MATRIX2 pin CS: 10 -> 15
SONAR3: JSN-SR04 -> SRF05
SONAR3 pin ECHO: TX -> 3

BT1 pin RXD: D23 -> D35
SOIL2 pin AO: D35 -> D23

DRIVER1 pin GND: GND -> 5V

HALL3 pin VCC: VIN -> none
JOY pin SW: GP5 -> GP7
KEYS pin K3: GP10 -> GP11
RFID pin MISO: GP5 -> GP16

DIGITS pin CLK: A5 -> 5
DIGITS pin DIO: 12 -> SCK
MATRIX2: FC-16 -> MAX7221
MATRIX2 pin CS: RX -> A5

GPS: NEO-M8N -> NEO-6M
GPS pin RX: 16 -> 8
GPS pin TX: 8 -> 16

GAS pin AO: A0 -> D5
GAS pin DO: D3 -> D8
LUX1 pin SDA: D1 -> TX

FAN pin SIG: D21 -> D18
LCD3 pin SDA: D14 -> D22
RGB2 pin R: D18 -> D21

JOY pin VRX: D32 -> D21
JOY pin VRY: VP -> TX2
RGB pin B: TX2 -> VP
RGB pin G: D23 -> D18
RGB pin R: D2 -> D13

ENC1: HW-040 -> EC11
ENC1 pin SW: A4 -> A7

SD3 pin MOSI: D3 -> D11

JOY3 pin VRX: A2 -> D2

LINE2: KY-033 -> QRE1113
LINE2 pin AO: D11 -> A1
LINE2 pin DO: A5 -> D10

REQUIREMENT: Exactly as written, copy out all the entries above.

SOLUTION TO THE EXERCISE:
MATRIX2 pin CS: 10 -> 15
SONAR3: JSN-SR04 -> SRF05
SONAR3 pin ECHO: TX -> 3

BT1 pin RXD: D23 -> D35
SOIL2 pin AO: D35 -> D23

DRIVER1 pin GND: GND -> 5V

HALL3 pin VCC: VIN -> none
JOY pin SW: GP5 -> GP7
KEYS pin K3: GP10 -> GP11
RFID pin MISO: GP5 -> GP16

DIGITS pin CLK: A5 -> 5
DIGITS pin DIO: 12 -> SCK
MATRIX2: FC-16 -> MAX7221
MATRIX2 pin CS: RX -> A5

GPS: NEO-M8N -> NEO-6M
GPS pin RX: 16 -> 8
GPS pin TX: 8 -> 16

GAS pin AO: A0 -> D5
GAS pin DO: D3 -> D8
LUX1 pin SDA: D1 -> TX

FAN pin SIG: D21 -> D18
LCD3 pin SDA: D14 -> D22
RGB2 pin R: D18 -> D21

JOY pin VRX: D32 -> D21
JOY pin VRY: VP -> TX2
RGB pin B: TX2 -> VP
RGB pin G: D23 -> D18
RGB pin R: D2 -> D13

ENC1: HW-040 -> EC11
ENC1 pin SW: A4 -> A7

SD3 pin MOSI: D3 -> D11

JOY3 pin VRX: A2 -> D2

LINE2: KY-033 -> QRE1113
LINE2 pin AO: D11 -> A1
LINE2 pin DO: A5 -> D10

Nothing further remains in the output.